### Goal of the exercise
What lines in the entries below contain the word "turned"? Copy all of them.

[Records shown Boundary: Start]

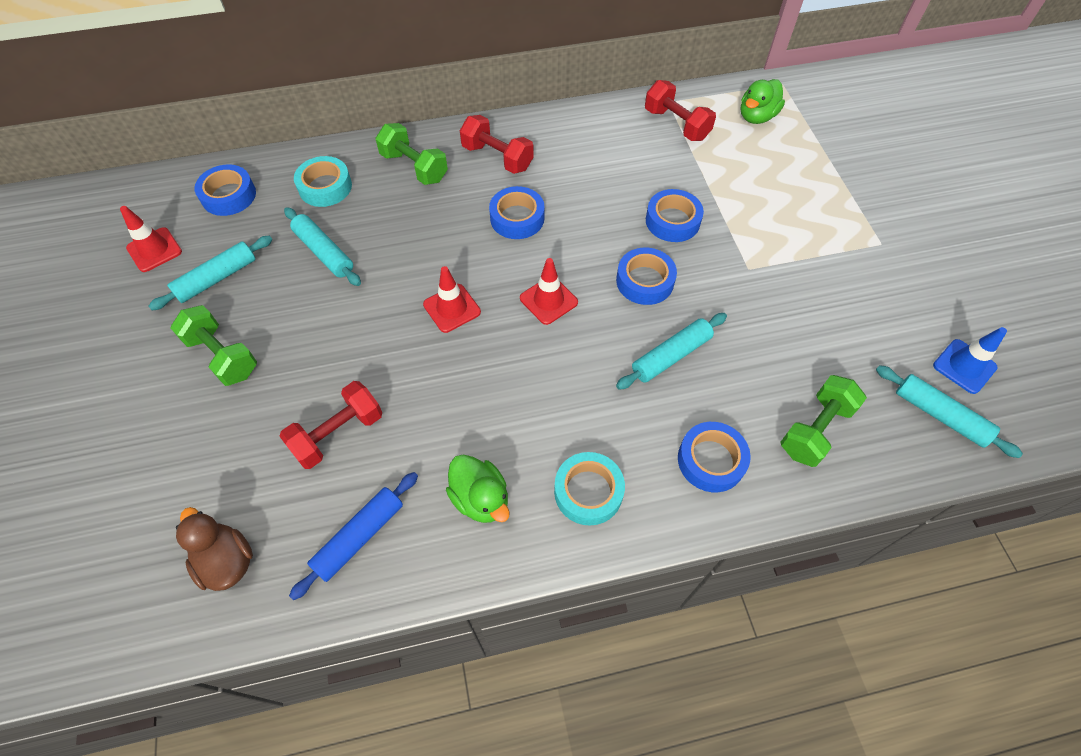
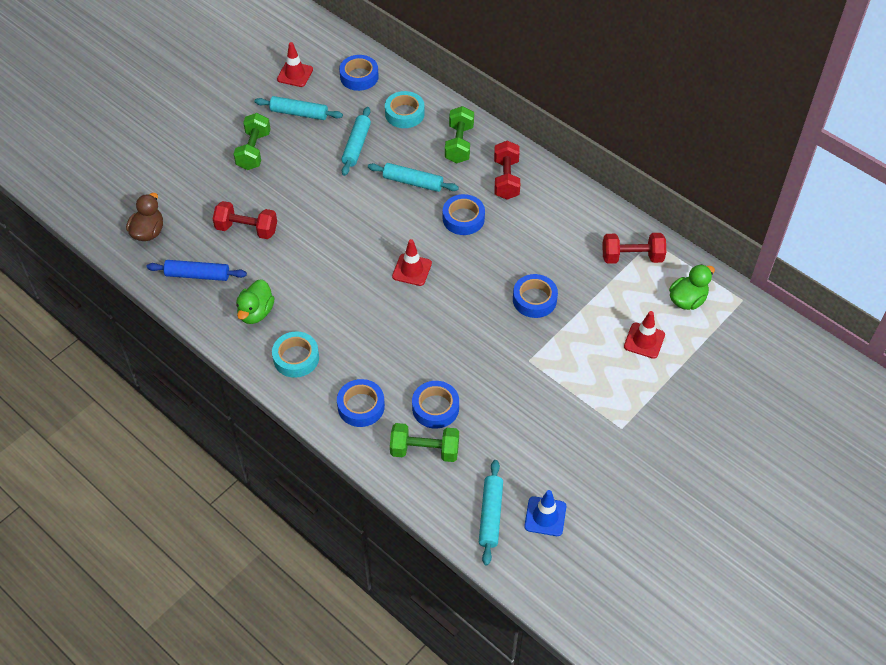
camera: 55 degrees right, 5 degrees down
(452, 308) = (367, 228): red traffic cone -> red traffic cone (644, 340)
(645, 281) = (469, 310): blue tape -> blue tape (435, 408)
(671, 356) = (420, 352): turquoise rolling pin -> turquoise rolling pin (413, 182)
(676, 124) = (632, 257): red dumbbell -> red dumbbell turned 75 degrees clockwise
(756, 117) = (687, 300): green duck -> green duck turned 135 degrees clockwise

[Records shown Boundary: End]

### Result of the task
(676, 124) = (632, 257): red dumbbell -> red dumbbell turned 75 degrees clockwise
(756, 117) = (687, 300): green duck -> green duck turned 135 degrees clockwise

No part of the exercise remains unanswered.